((
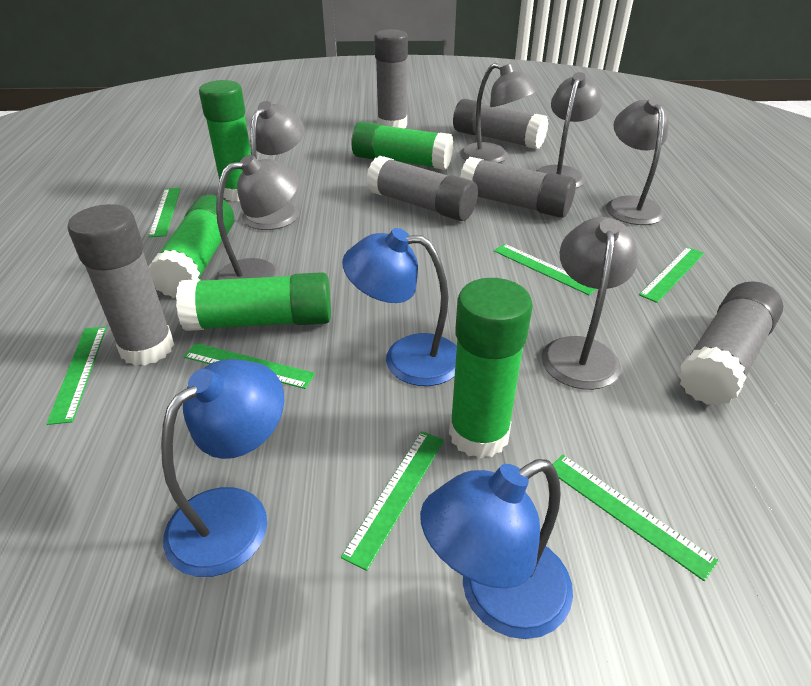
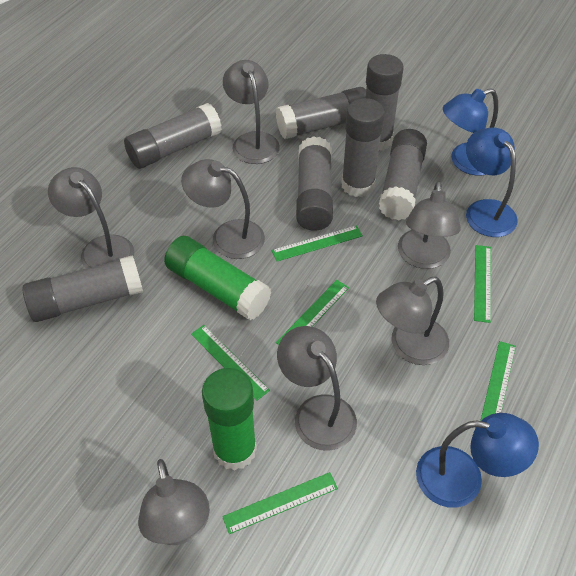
green glue stick: 5 -> 2
green ruler: 7 -> 6
grey glue stick: 6 -> 7
grey lamp: 6 -> 7

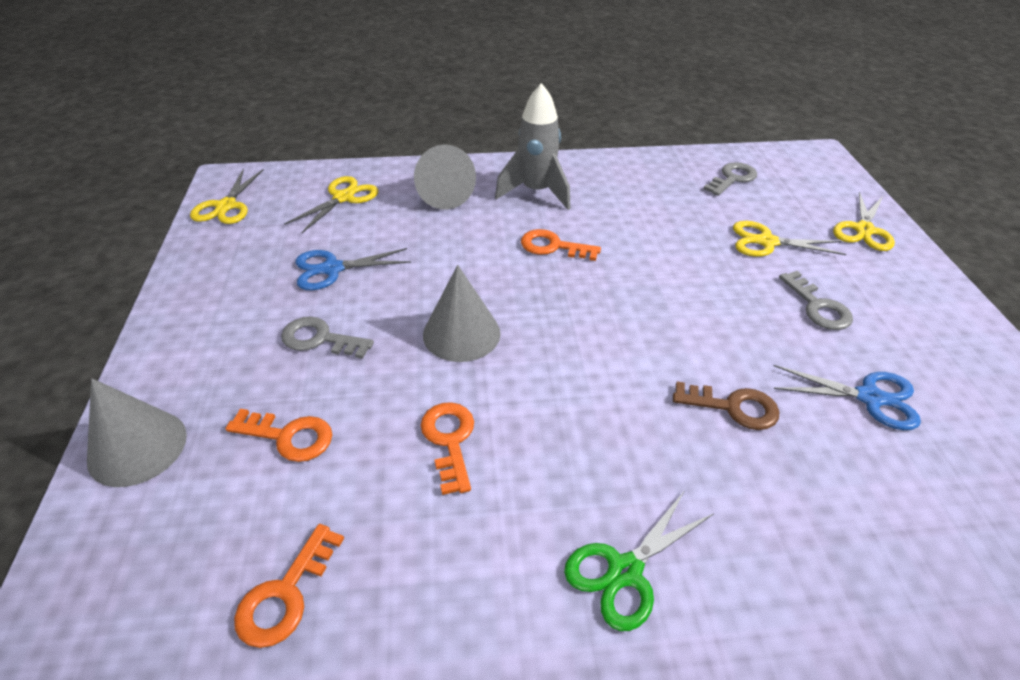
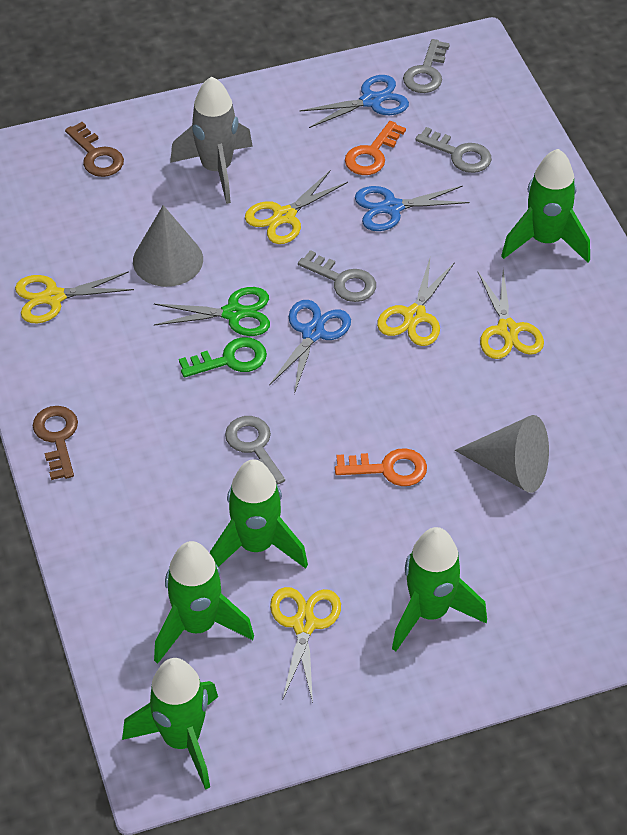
blue scissors: 2 -> 3
brown key: 1 -> 2
green key: 0 -> 1
green rocket: 0 -> 5
grey cone: 3 -> 2
grey key: 3 -> 4
orange key: 4 -> 2
yellow scissors: 4 -> 5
))
Goal of the exercise:
Would you quote, exactly and only, the lines from the one containing "green key: 0 -> 1" to the end of the entries?

Answer section:
green key: 0 -> 1
green rocket: 0 -> 5
grey cone: 3 -> 2
grey key: 3 -> 4
orange key: 4 -> 2
yellow scissors: 4 -> 5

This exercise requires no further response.